**WORK TO COMPLETE:** Reproduce every line below exactly as written; do not include the images.

#### PROVIDED INFORMATION ####

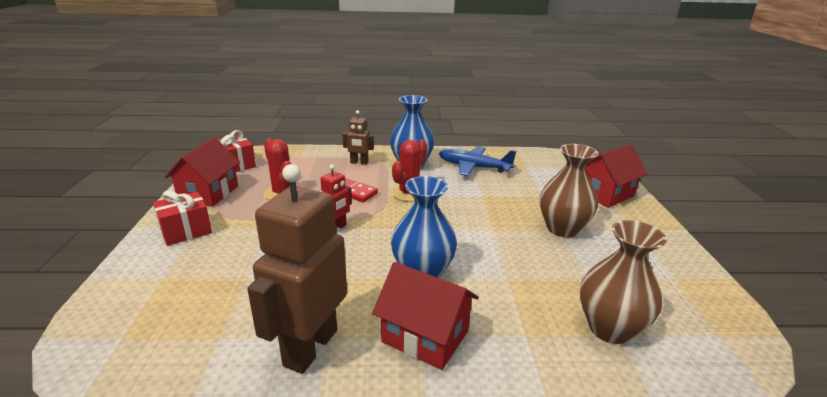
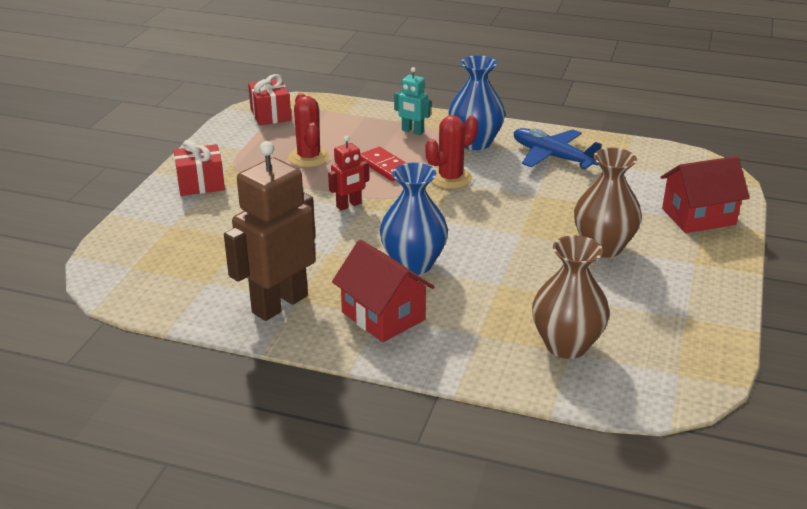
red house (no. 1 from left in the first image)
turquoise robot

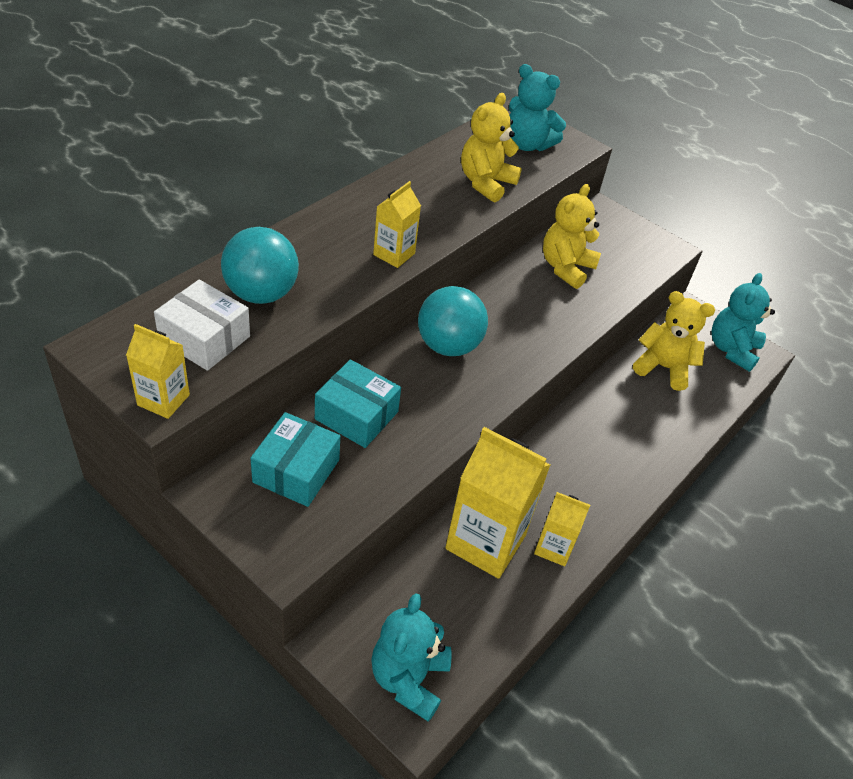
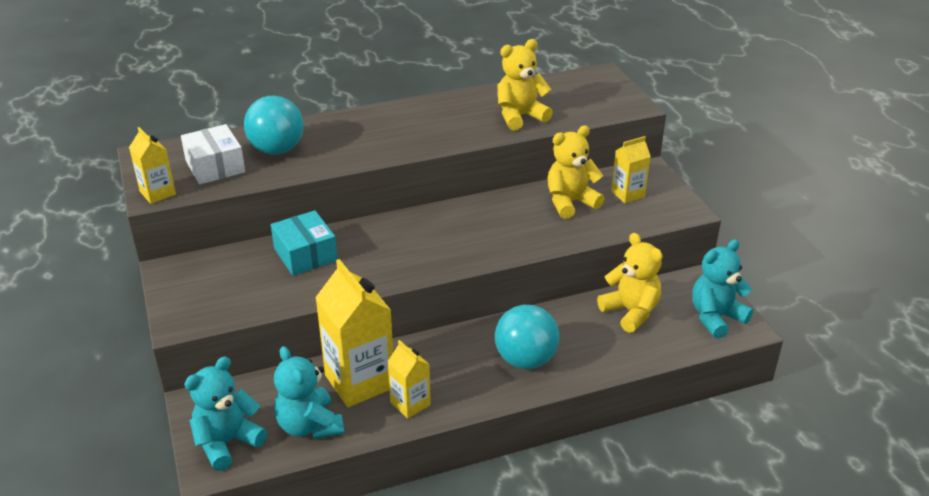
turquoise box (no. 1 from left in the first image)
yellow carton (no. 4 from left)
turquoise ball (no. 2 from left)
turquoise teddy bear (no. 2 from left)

####

**TASK RESPONSE:**
red house (no. 1 from left in the first image)
turquoise robot

turquoise box (no. 1 from left in the first image)
yellow carton (no. 4 from left)
turquoise ball (no. 2 from left)
turquoise teddy bear (no. 2 from left)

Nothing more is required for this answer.